### [PROBLEM DETAILS]
As soon as the line containing "C1: 4.7uF (plus" appears in the material below, start returning lines exactly, and end with the line containing "U4 pin SCL: 3V3 -> U2/PB1".

### [TASK MATERIAL]
━━━━━━━━

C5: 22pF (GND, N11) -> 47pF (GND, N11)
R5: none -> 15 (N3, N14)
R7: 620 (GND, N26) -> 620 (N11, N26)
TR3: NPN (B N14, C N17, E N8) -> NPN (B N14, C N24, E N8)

━━━━━━━━

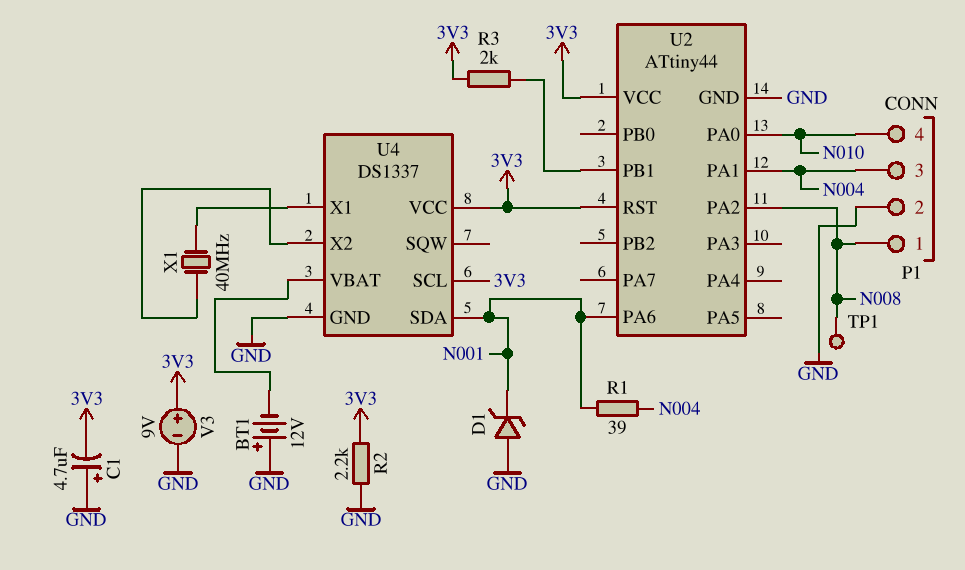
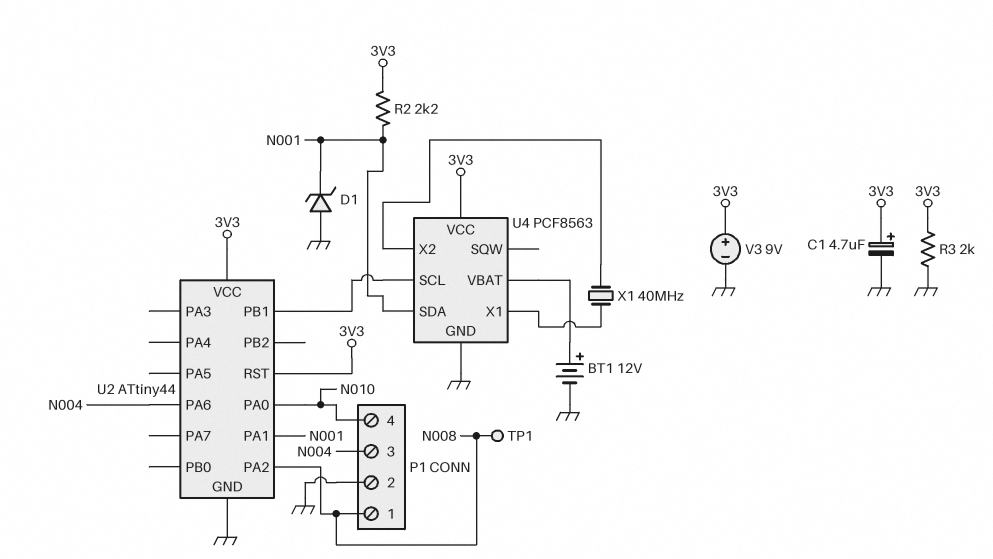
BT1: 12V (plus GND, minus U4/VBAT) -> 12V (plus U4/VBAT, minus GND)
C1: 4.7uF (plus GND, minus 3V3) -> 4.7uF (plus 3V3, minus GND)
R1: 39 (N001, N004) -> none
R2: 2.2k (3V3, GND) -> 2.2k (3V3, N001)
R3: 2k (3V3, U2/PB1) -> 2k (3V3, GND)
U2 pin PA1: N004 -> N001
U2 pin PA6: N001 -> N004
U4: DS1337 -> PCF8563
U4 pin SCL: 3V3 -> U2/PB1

━━━━━━━━

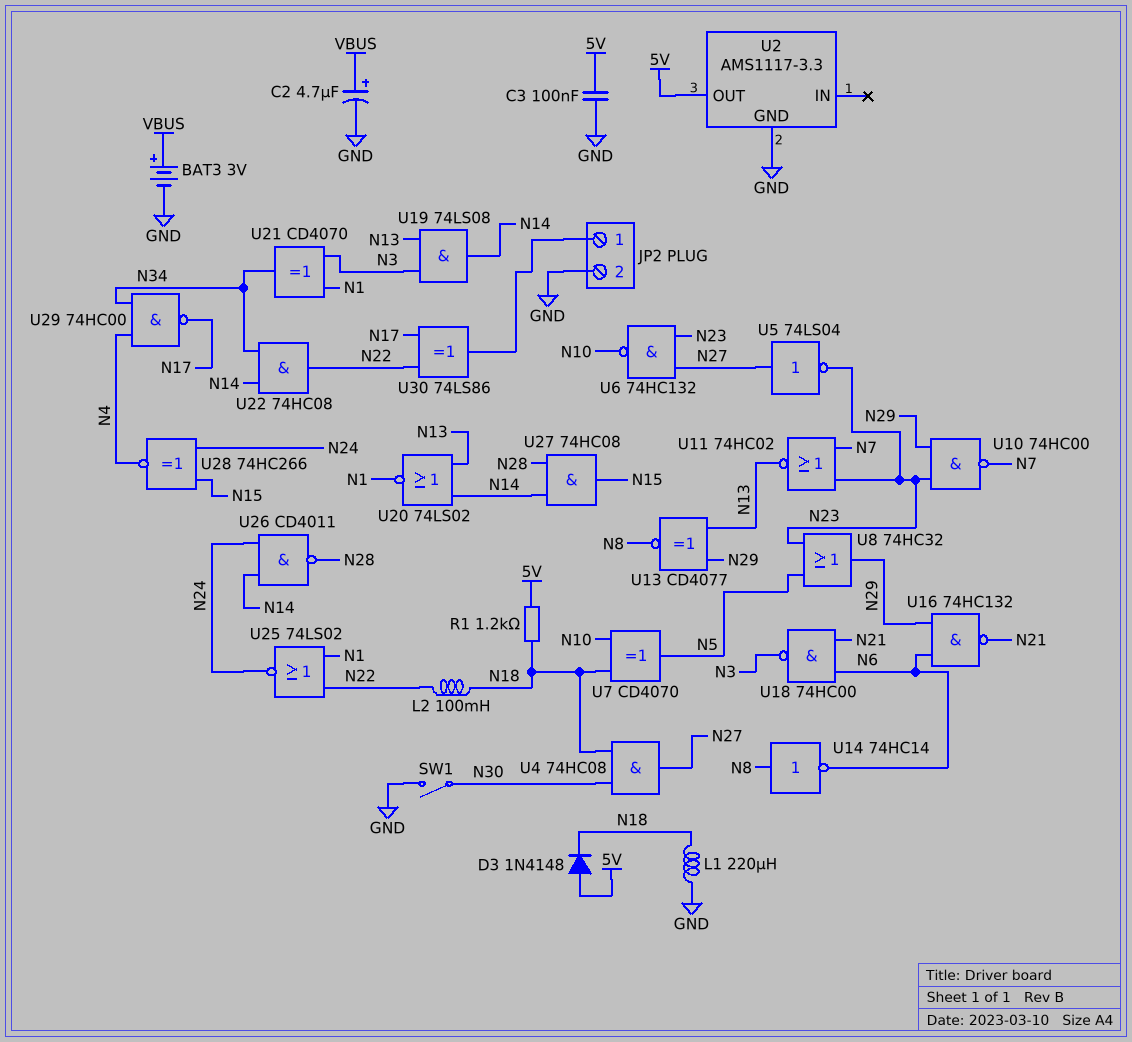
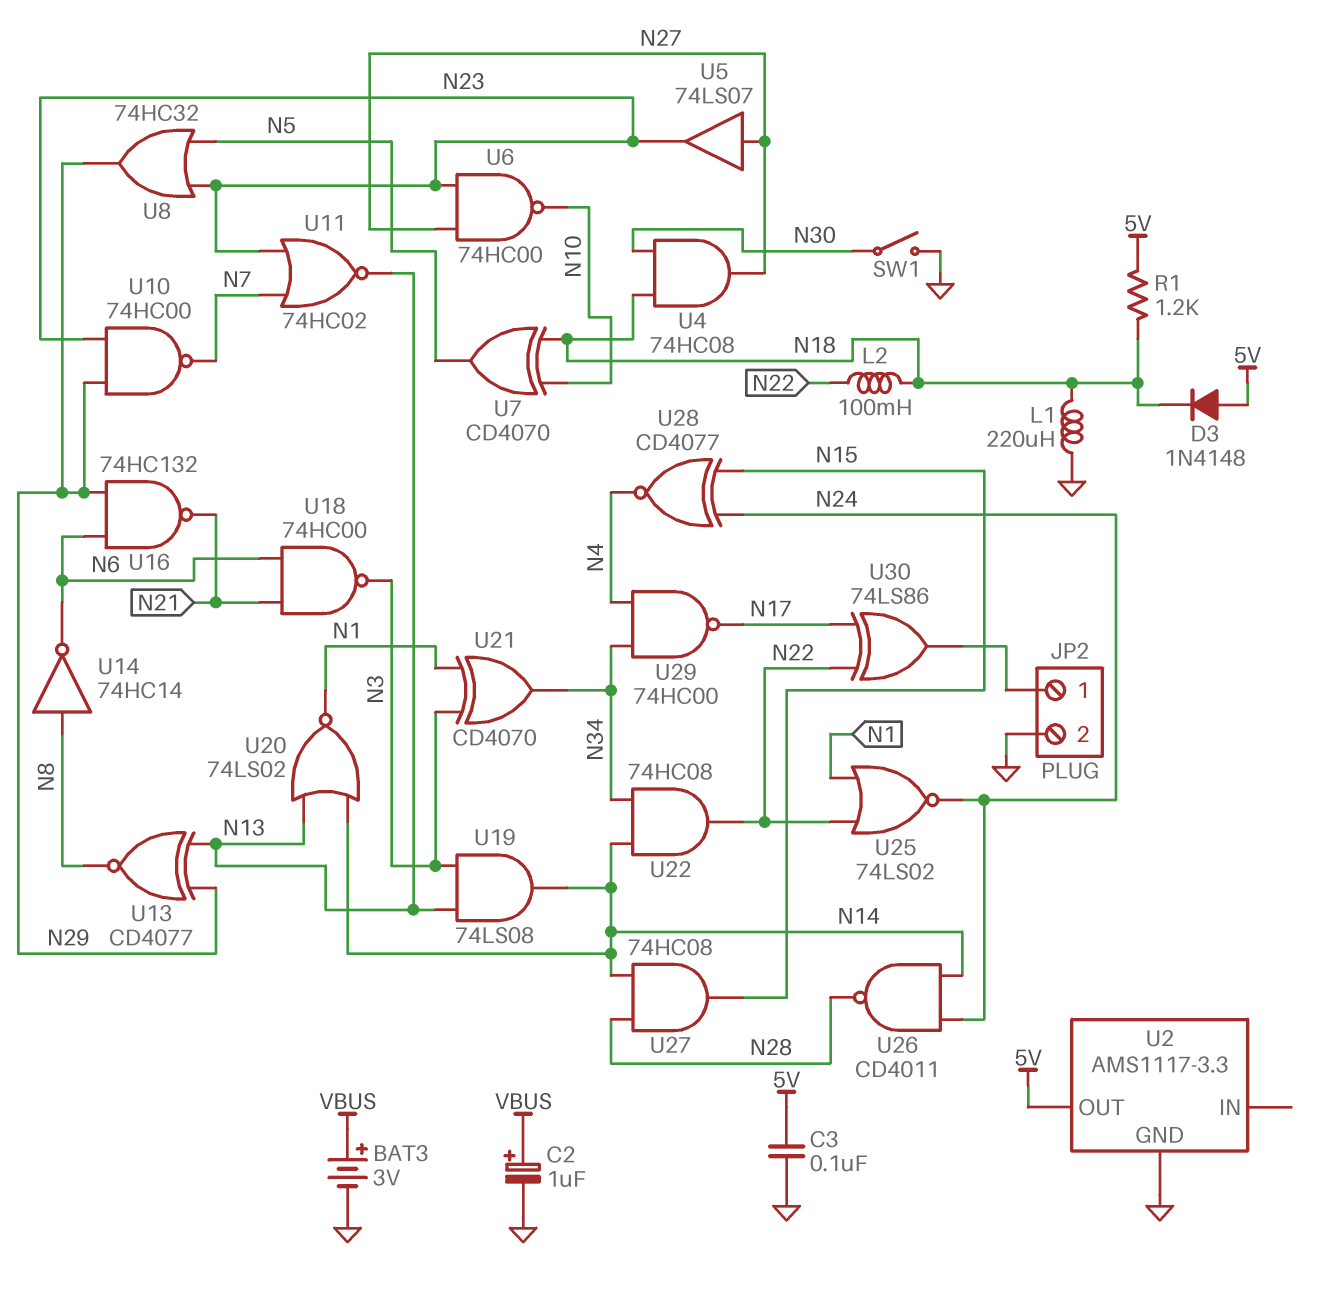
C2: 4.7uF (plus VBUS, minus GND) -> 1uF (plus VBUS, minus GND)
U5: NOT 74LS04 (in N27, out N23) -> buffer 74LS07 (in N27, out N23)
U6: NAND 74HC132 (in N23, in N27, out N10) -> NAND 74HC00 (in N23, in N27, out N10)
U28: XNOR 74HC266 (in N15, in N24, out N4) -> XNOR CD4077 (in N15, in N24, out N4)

━━━━━━━━

### [WRITTEN ANSWER]
C1: 4.7uF (plus GND, minus 3V3) -> 4.7uF (plus 3V3, minus GND)
R1: 39 (N001, N004) -> none
R2: 2.2k (3V3, GND) -> 2.2k (3V3, N001)
R3: 2k (3V3, U2/PB1) -> 2k (3V3, GND)
U2 pin PA1: N004 -> N001
U2 pin PA6: N001 -> N004
U4: DS1337 -> PCF8563
U4 pin SCL: 3V3 -> U2/PB1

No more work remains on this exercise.